[[ MATERIAL TO PROCESS open ]]
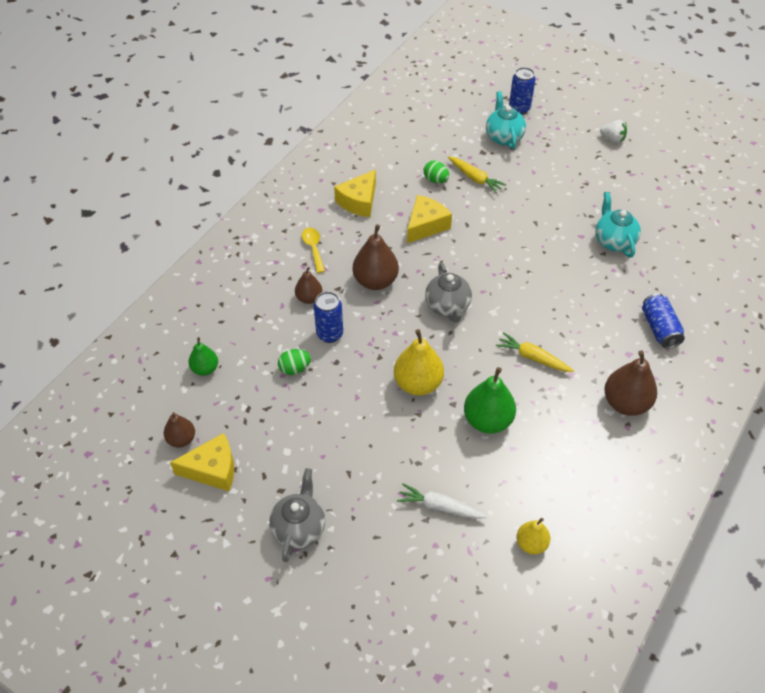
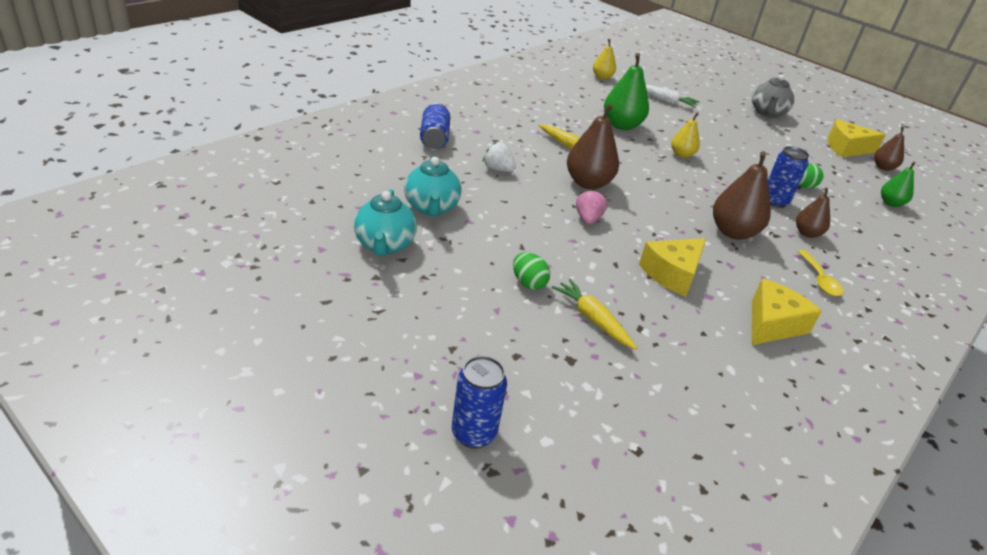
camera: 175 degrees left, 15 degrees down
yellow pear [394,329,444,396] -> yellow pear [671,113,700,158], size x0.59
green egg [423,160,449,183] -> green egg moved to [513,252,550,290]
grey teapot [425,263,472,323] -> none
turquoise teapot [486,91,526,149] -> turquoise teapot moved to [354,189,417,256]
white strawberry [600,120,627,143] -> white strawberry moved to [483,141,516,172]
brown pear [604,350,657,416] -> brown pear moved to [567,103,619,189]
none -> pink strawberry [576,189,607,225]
[[ MATERIAL TO PROCESS closed ]]
[[ MATERIAL TO PROCESS open ]]
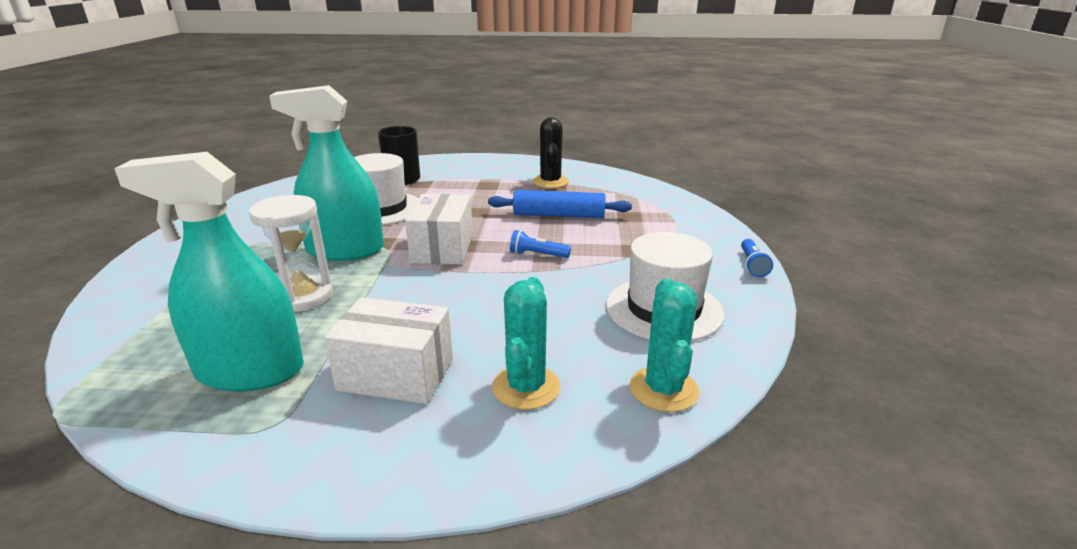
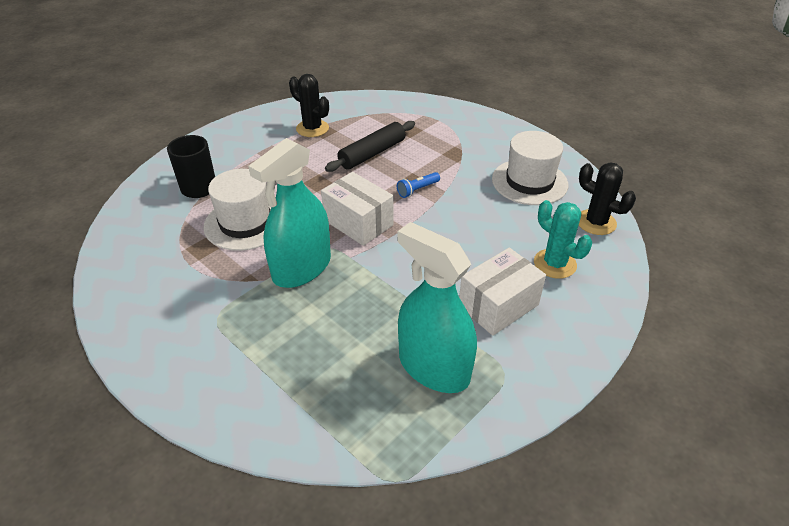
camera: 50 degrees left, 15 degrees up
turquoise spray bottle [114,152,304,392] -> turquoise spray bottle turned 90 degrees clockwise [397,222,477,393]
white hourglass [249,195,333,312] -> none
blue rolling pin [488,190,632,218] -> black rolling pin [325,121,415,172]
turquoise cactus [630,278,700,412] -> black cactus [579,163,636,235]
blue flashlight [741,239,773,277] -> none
[[ MATERIAL TO PROCESS closed ]]
INSTRUCTIONS FOR THE TASK>
Pull every line with the string "none" from the data above.

EXERCISE ANSWER>
grey teapot [425,263,472,323] -> none
none -> pink strawberry [576,189,607,225]
white hourglass [249,195,333,312] -> none
blue flashlight [741,239,773,277] -> none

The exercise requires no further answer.